→ AIM OF THE TASK
Under this line are the records; write out word for word the part that begins at the line containing "(457, 295) = (372, 147): red shoe -> none" and ends at the line containing "(746, 432) = (418, 324): purple", and no more.

→ EXTRACTED ENTRIES

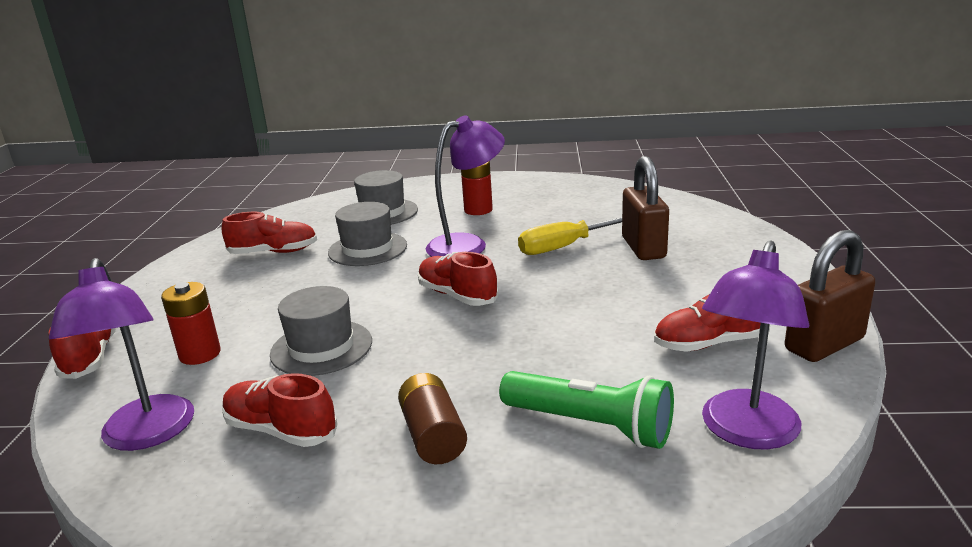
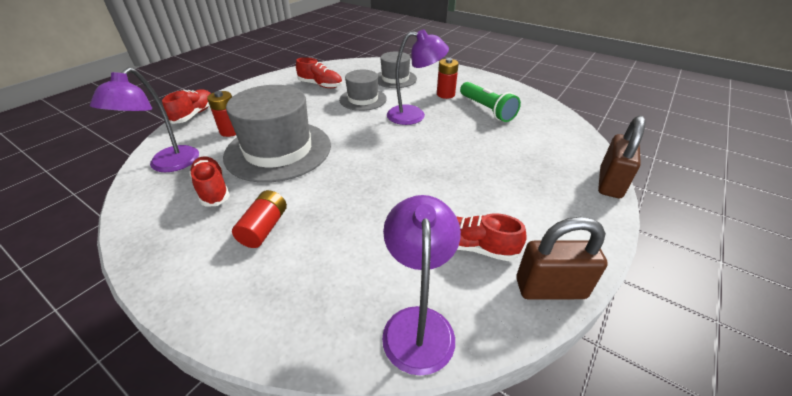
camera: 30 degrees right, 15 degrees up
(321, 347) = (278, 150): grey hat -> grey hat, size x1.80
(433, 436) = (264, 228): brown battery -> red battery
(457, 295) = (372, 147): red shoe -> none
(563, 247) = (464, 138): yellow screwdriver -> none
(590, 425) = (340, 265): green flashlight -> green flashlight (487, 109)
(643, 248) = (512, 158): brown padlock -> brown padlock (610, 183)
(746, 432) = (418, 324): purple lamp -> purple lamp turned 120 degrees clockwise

* * *

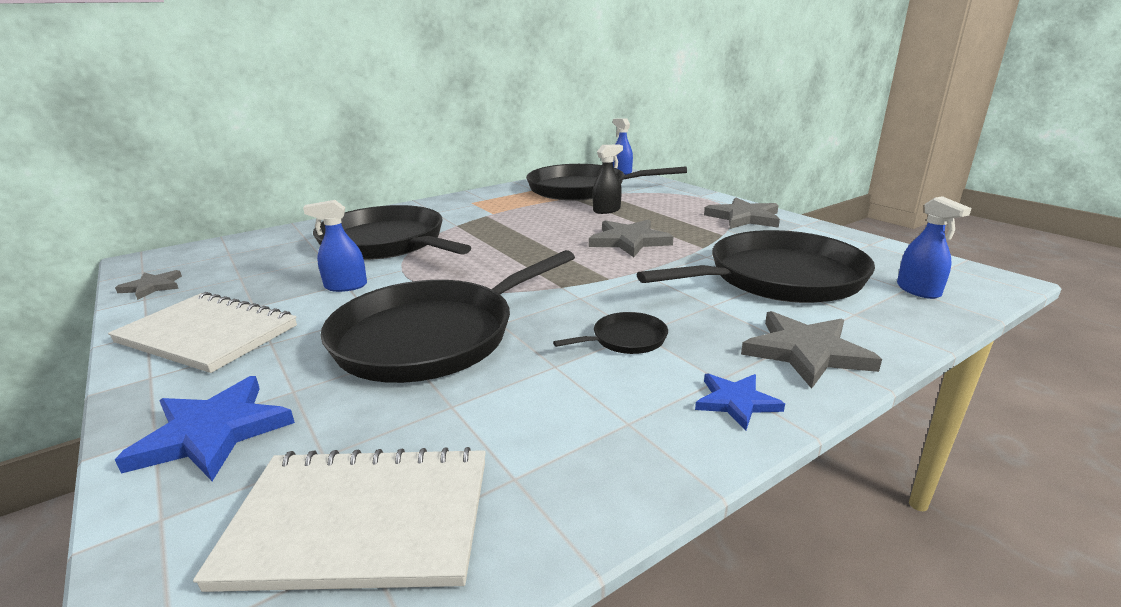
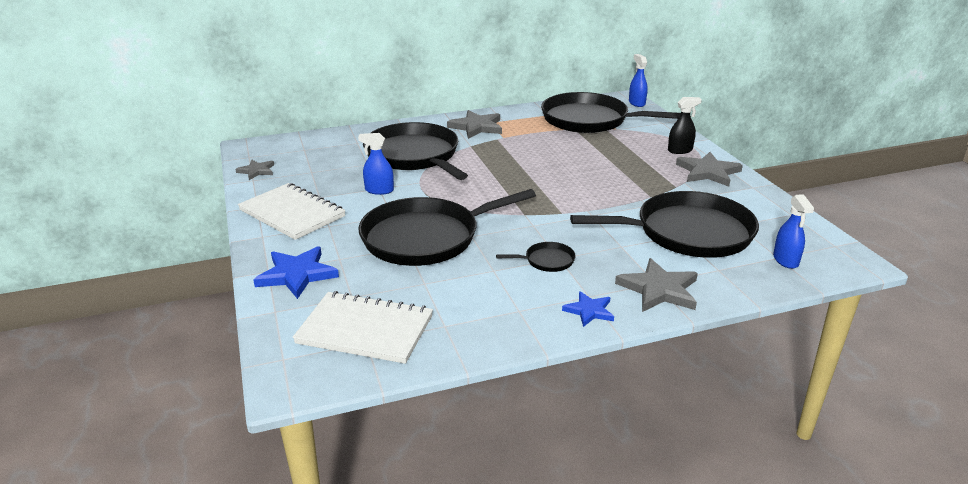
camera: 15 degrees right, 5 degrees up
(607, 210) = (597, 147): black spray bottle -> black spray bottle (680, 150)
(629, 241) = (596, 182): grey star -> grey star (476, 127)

→ EXERCISE RESPONSE
(457, 295) = (372, 147): red shoe -> none
(563, 247) = (464, 138): yellow screwdriver -> none
(590, 425) = (340, 265): green flashlight -> green flashlight (487, 109)
(643, 248) = (512, 158): brown padlock -> brown padlock (610, 183)
(746, 432) = (418, 324): purple lamp -> purple lamp turned 120 degrees clockwise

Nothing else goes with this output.